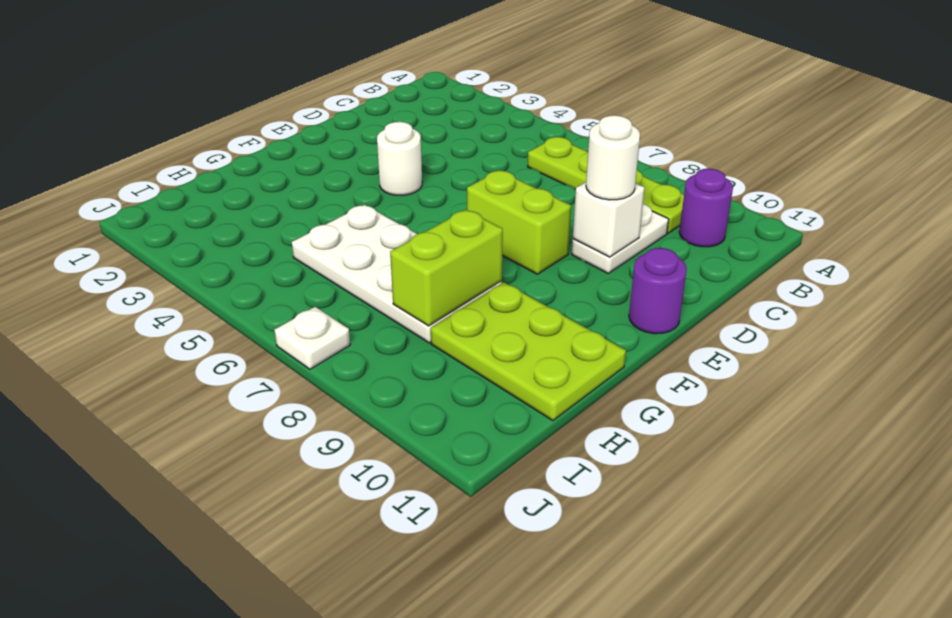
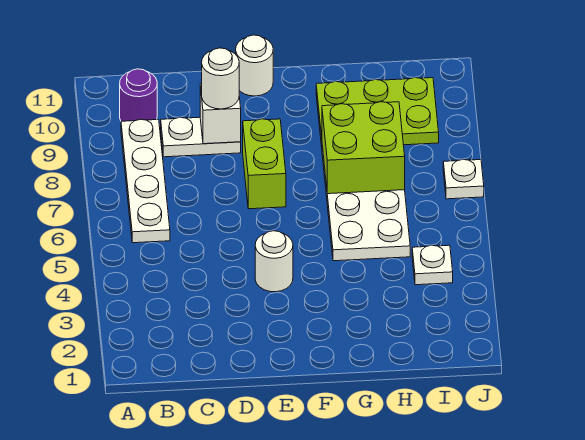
lime plate B6:B9 level 1 -> white plate B6:B9 level 1
purple round brick E11 level 1 -> white round brick E11 level 1
lime brick G8:H8 level 2 -> lime brick G7:H8 level 2
lime plate G9:H11 level 1 -> lime plate G9:I10 level 1
none -> white plate I4 level 1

About this task: Without the pictures, transcribe the listing above exactly.

Task output:
lime plate B6:B9 level 1 -> white plate B6:B9 level 1
purple round brick E11 level 1 -> white round brick E11 level 1
lime brick G8:H8 level 2 -> lime brick G7:H8 level 2
lime plate G9:H11 level 1 -> lime plate G9:I10 level 1
none -> white plate I4 level 1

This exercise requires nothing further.